ENTRIES SUPPLIED section start
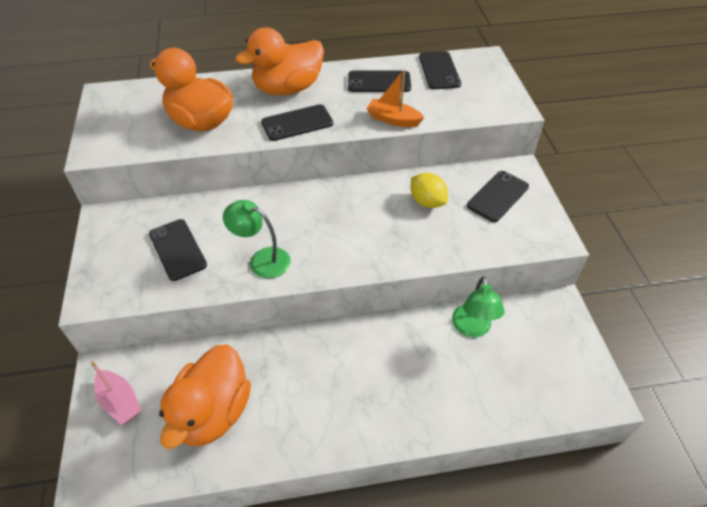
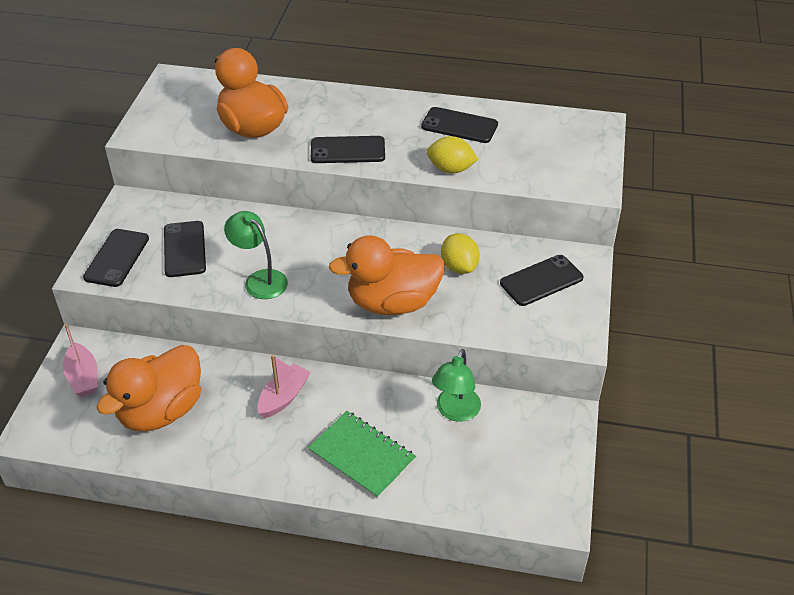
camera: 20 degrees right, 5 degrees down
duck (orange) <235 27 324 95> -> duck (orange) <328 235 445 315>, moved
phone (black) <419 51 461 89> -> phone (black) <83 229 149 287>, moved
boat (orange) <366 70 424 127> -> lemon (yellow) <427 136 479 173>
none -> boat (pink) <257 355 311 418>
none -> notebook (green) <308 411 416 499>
ENTRIES SUPPLIED section end
INSTRUCTIONS FOR THE TASK —
Line for line, retype the material exactly, omitting any pictures.

RESPONSE TO THIS EXERCISE —
camera: 20 degrees right, 5 degrees down
duck (orange) <235 27 324 95> -> duck (orange) <328 235 445 315>, moved
phone (black) <419 51 461 89> -> phone (black) <83 229 149 287>, moved
boat (orange) <366 70 424 127> -> lemon (yellow) <427 136 479 173>
none -> boat (pink) <257 355 311 418>
none -> notebook (green) <308 411 416 499>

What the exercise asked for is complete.